Problem — From the first line to the last, please print the entries exactly, omitting pictures.

Exercise materials —
--- START ---

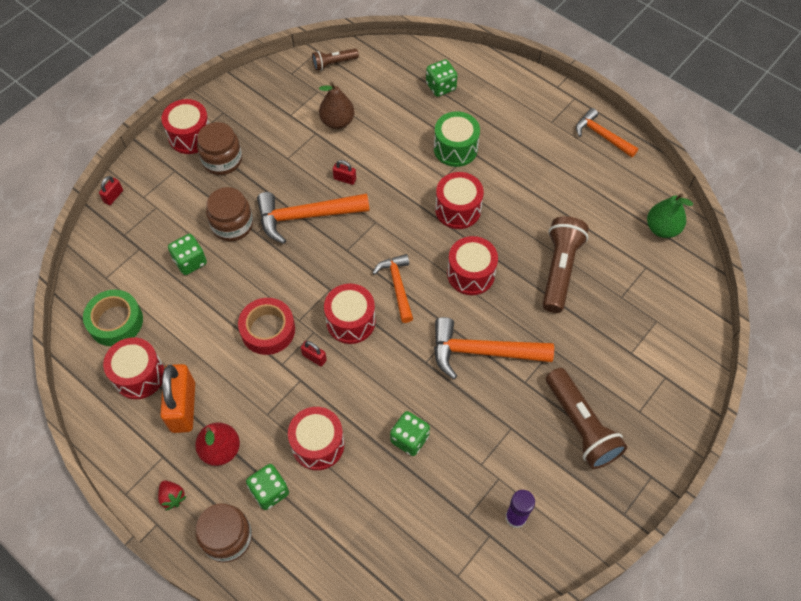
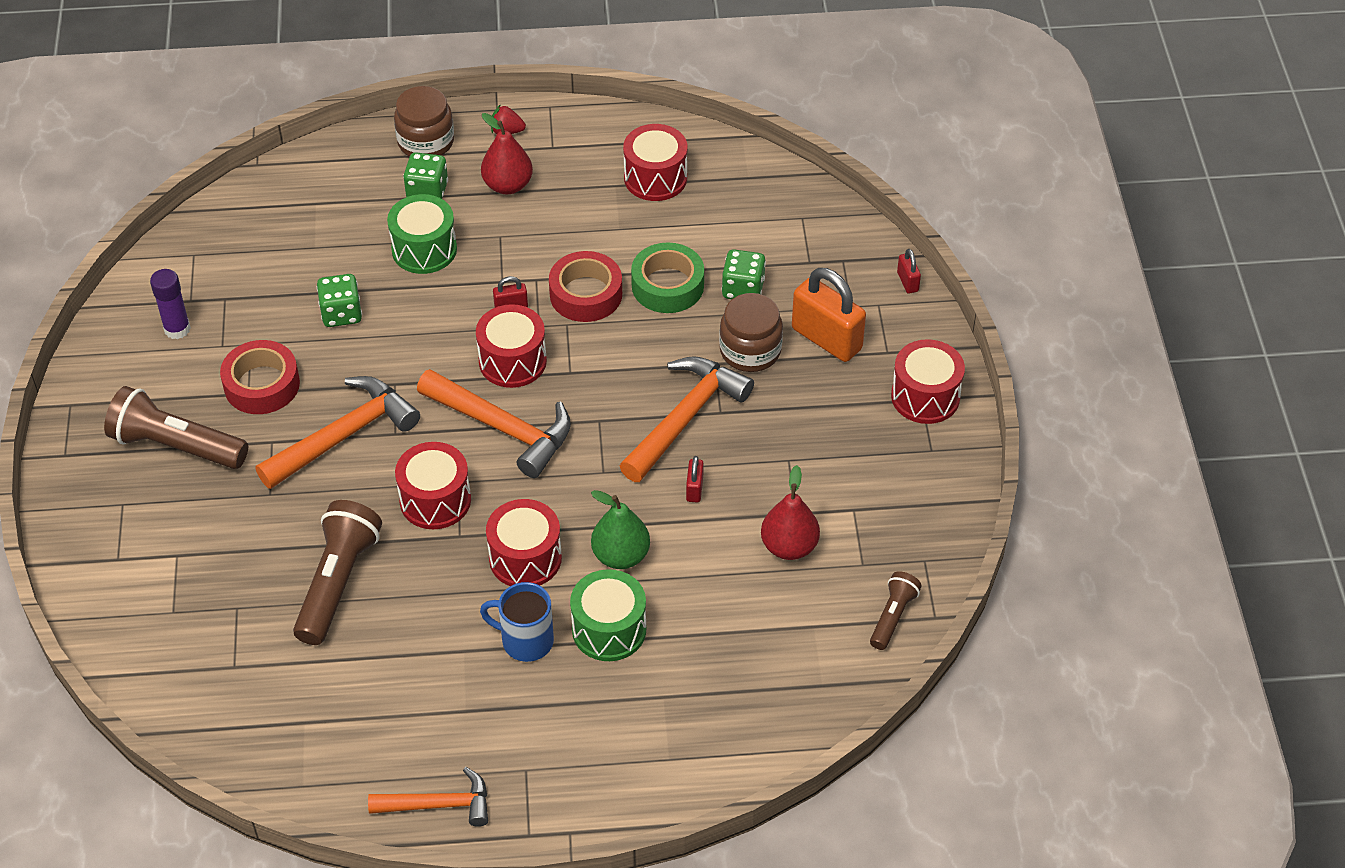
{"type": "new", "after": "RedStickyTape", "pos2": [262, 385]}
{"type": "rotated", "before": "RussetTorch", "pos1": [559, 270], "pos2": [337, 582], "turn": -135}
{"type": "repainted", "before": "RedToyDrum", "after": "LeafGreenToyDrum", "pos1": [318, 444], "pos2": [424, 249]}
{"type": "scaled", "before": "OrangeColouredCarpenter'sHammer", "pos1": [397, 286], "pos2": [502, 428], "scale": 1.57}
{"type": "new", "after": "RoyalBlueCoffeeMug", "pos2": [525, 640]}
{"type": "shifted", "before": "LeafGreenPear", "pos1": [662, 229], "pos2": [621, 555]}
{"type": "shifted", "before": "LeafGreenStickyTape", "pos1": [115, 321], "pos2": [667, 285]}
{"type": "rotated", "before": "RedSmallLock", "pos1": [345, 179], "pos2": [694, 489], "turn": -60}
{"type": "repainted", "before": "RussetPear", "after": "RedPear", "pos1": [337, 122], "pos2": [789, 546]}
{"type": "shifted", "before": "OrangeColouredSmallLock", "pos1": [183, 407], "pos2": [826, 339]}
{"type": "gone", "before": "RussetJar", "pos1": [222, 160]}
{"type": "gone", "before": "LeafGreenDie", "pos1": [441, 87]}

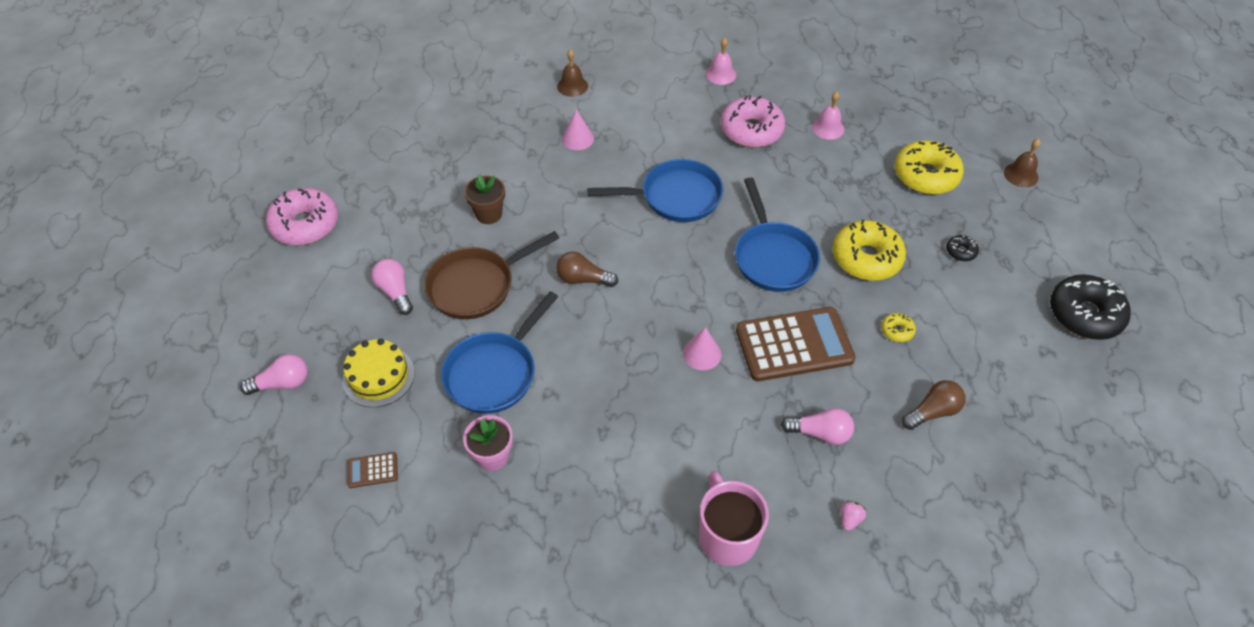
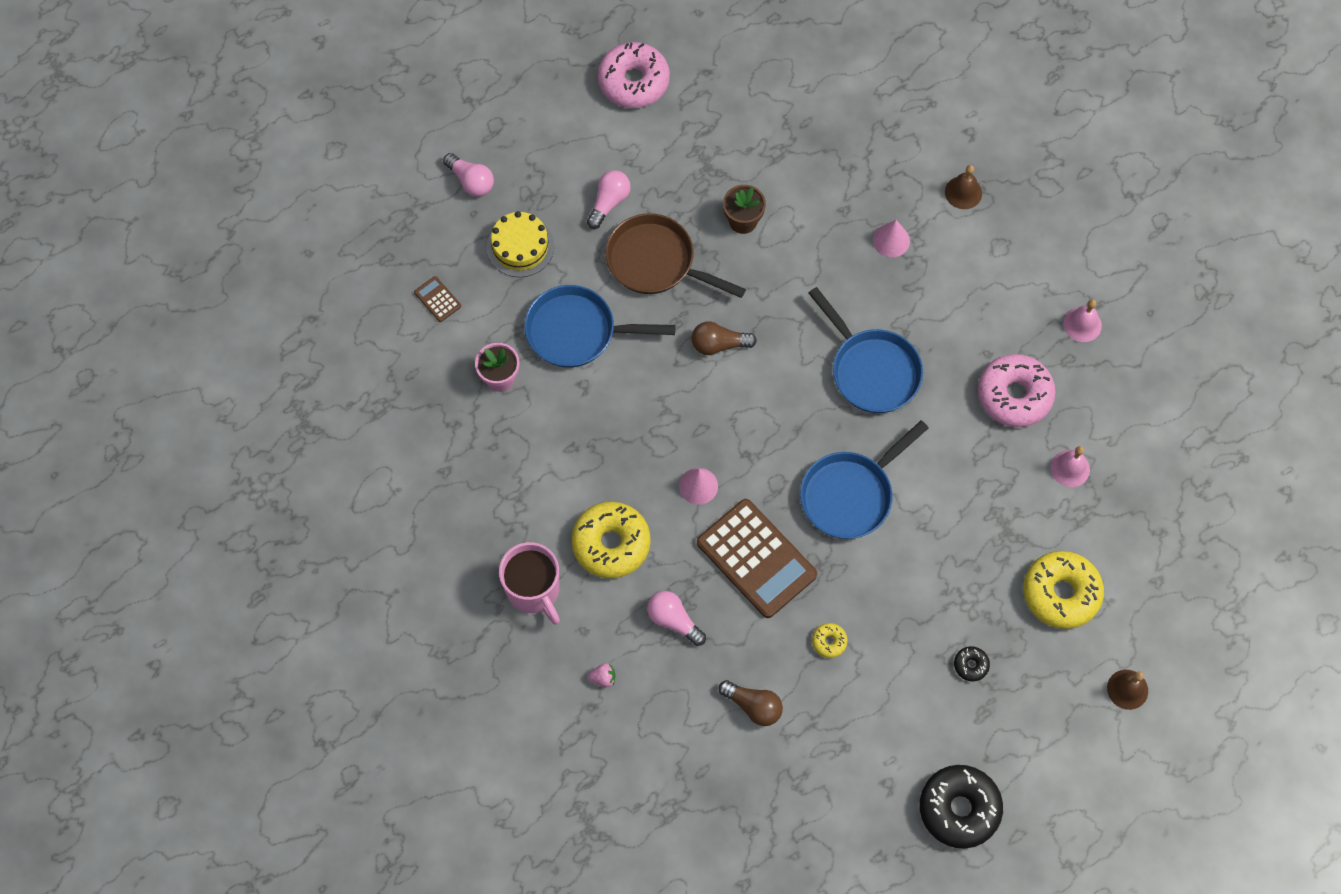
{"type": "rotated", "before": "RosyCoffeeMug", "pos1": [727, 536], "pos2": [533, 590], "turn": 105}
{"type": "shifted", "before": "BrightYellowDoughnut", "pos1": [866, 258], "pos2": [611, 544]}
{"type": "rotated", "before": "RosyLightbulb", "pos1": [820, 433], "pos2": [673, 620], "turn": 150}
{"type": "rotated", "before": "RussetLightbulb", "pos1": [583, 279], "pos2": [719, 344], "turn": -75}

--- END ---

Result of this exercise —
{"type": "new", "after": "RedStickyTape", "pos2": [262, 385]}
{"type": "rotated", "before": "RussetTorch", "pos1": [559, 270], "pos2": [337, 582], "turn": -135}
{"type": "repainted", "before": "RedToyDrum", "after": "LeafGreenToyDrum", "pos1": [318, 444], "pos2": [424, 249]}
{"type": "scaled", "before": "OrangeColouredCarpenter'sHammer", "pos1": [397, 286], "pos2": [502, 428], "scale": 1.57}
{"type": "new", "after": "RoyalBlueCoffeeMug", "pos2": [525, 640]}
{"type": "shifted", "before": "LeafGreenPear", "pos1": [662, 229], "pos2": [621, 555]}
{"type": "shifted", "before": "LeafGreenStickyTape", "pos1": [115, 321], "pos2": [667, 285]}
{"type": "rotated", "before": "RedSmallLock", "pos1": [345, 179], "pos2": [694, 489], "turn": -60}
{"type": "repainted", "before": "RussetPear", "after": "RedPear", "pos1": [337, 122], "pos2": [789, 546]}
{"type": "shifted", "before": "OrangeColouredSmallLock", "pos1": [183, 407], "pos2": [826, 339]}
{"type": "gone", "before": "RussetJar", "pos1": [222, 160]}
{"type": "gone", "before": "LeafGreenDie", "pos1": [441, 87]}

{"type": "rotated", "before": "RosyCoffeeMug", "pos1": [727, 536], "pos2": [533, 590], "turn": 105}
{"type": "shifted", "before": "BrightYellowDoughnut", "pos1": [866, 258], "pos2": [611, 544]}
{"type": "rotated", "before": "RosyLightbulb", "pos1": [820, 433], "pos2": [673, 620], "turn": 150}
{"type": "rotated", "before": "RussetLightbulb", "pos1": [583, 279], "pos2": [719, 344], "turn": -75}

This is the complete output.